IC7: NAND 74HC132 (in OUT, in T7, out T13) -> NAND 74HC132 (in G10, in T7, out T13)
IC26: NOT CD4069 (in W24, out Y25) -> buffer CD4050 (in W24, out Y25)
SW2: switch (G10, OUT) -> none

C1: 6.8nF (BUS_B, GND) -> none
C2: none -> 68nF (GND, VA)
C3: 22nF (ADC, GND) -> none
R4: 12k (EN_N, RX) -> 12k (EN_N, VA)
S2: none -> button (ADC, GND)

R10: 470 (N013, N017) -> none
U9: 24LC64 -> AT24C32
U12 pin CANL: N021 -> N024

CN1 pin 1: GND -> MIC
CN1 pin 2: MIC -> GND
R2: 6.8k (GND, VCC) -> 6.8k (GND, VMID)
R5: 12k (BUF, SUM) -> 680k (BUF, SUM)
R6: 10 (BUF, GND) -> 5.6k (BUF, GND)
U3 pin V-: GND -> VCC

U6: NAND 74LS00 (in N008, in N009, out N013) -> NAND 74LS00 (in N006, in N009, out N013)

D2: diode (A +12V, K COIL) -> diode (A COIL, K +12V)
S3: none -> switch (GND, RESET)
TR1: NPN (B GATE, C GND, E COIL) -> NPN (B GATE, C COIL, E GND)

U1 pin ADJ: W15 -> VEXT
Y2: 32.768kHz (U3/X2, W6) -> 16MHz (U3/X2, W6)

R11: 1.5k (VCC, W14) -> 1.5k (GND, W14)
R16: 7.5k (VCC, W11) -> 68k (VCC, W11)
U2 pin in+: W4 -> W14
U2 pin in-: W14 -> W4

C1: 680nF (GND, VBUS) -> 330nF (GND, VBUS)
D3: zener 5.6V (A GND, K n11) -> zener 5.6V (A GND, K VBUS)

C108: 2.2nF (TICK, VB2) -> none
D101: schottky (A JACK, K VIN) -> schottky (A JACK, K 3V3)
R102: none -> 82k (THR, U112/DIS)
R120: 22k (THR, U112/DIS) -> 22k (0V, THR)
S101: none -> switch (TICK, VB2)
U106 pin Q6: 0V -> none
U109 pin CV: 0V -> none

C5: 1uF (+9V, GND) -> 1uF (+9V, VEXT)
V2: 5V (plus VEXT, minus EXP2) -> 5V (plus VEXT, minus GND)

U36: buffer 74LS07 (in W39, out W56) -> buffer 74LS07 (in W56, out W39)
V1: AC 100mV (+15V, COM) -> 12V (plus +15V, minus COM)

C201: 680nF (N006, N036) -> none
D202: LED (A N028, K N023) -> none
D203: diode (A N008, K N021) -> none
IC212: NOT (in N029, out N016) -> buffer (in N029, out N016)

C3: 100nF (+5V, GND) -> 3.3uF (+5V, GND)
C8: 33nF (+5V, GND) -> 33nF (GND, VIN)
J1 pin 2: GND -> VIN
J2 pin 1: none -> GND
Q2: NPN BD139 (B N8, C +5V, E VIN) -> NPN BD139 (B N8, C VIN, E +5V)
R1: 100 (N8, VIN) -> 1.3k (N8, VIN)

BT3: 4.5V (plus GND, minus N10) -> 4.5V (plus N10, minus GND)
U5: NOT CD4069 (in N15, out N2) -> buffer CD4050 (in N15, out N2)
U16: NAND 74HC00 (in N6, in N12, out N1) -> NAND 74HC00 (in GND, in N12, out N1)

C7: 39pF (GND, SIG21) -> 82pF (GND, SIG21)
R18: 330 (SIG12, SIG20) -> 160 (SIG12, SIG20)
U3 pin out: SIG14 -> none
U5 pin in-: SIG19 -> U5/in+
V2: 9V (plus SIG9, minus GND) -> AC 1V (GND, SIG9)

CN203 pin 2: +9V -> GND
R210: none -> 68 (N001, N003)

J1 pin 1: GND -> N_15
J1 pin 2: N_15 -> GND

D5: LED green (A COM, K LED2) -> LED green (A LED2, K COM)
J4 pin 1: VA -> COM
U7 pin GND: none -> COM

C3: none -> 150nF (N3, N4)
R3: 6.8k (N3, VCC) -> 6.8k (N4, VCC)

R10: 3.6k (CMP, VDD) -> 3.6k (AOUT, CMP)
____________________
Work item => Wherever the string "diode" appears in the records, copy the whole line.

Answer box =>
D2: diode (A +12V, K COIL) -> diode (A COIL, K +12V)
D203: diode (A N008, K N021) -> none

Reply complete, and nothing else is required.